» RECORDED DATA:
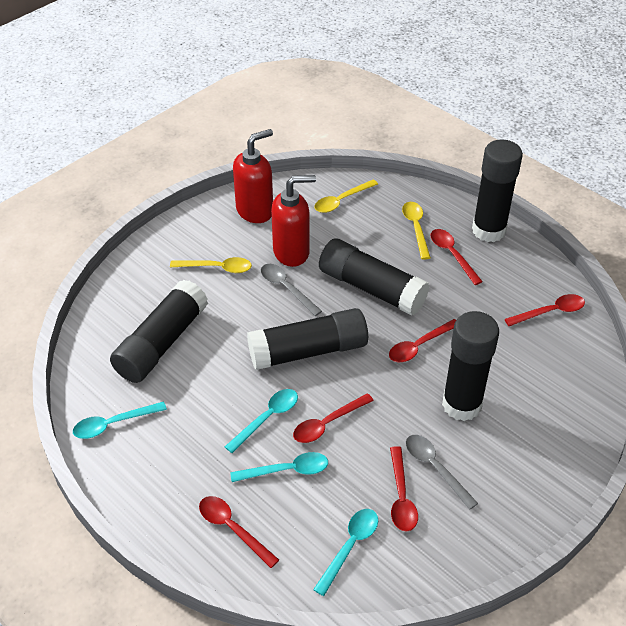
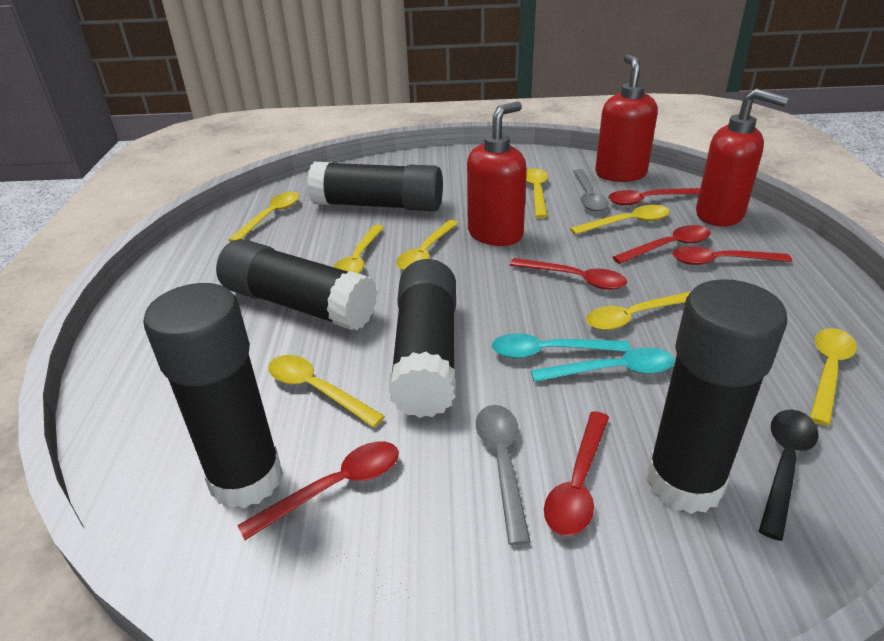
black spoon: 0 -> 1
red soap dispenser: 2 -> 3
turquoise spoon: 4 -> 2
yellow spoon: 3 -> 8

» WHAT THE EXERCISE ASKS:
Nothing but the lines from the one containing "red soap dispenser: 2 -> 3" to the end of the material should be printed, each exactly as written.

» ANSWER TO THIS EXERCISE:
red soap dispenser: 2 -> 3
turquoise spoon: 4 -> 2
yellow spoon: 3 -> 8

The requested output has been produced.